DATA IN THIS EXERCISE ::

──────────────────────────────

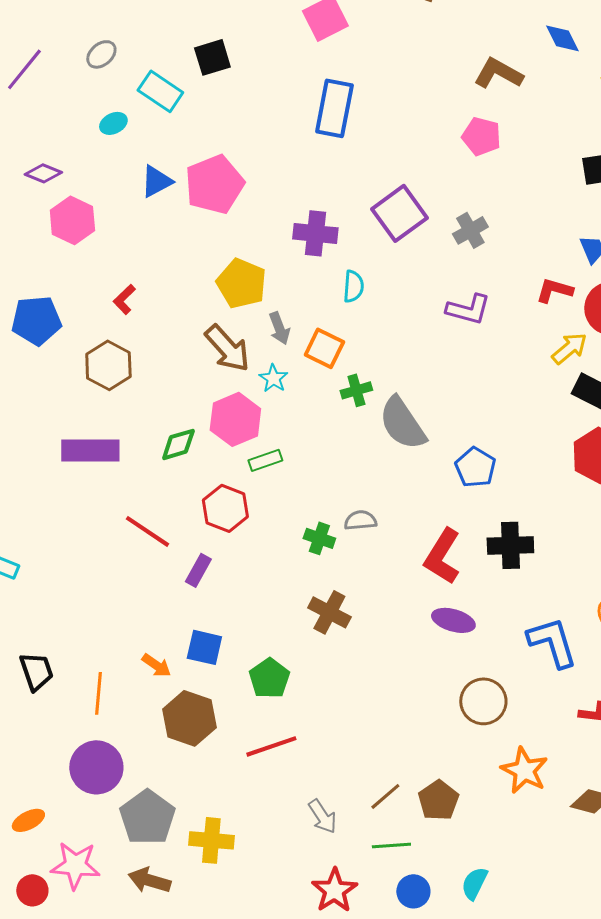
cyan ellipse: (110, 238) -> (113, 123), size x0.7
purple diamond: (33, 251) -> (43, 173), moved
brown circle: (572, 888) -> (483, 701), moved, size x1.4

──────────────────────────────

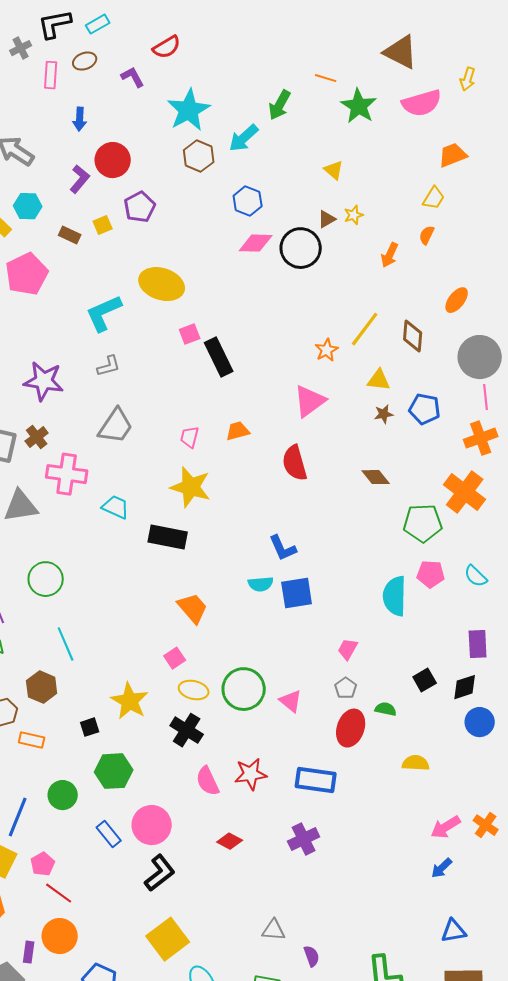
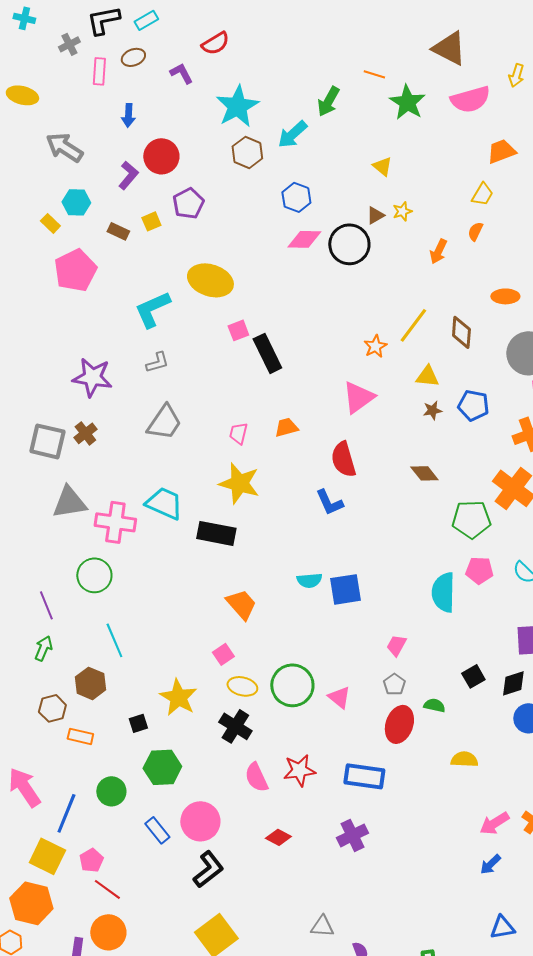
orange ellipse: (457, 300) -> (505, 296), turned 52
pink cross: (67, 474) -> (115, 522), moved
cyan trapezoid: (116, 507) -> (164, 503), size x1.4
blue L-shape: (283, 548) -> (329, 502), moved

──────────────────────────────

TASK DETAILS ::
Which lines in the listing hold the word "moved"? Copy them out.

ANSWER TO THIS EXERCISE ::
purple diamond: (33, 251) -> (43, 173), moved
brown circle: (572, 888) -> (483, 701), moved, size x1.4
pink cross: (67, 474) -> (115, 522), moved
blue L-shape: (283, 548) -> (329, 502), moved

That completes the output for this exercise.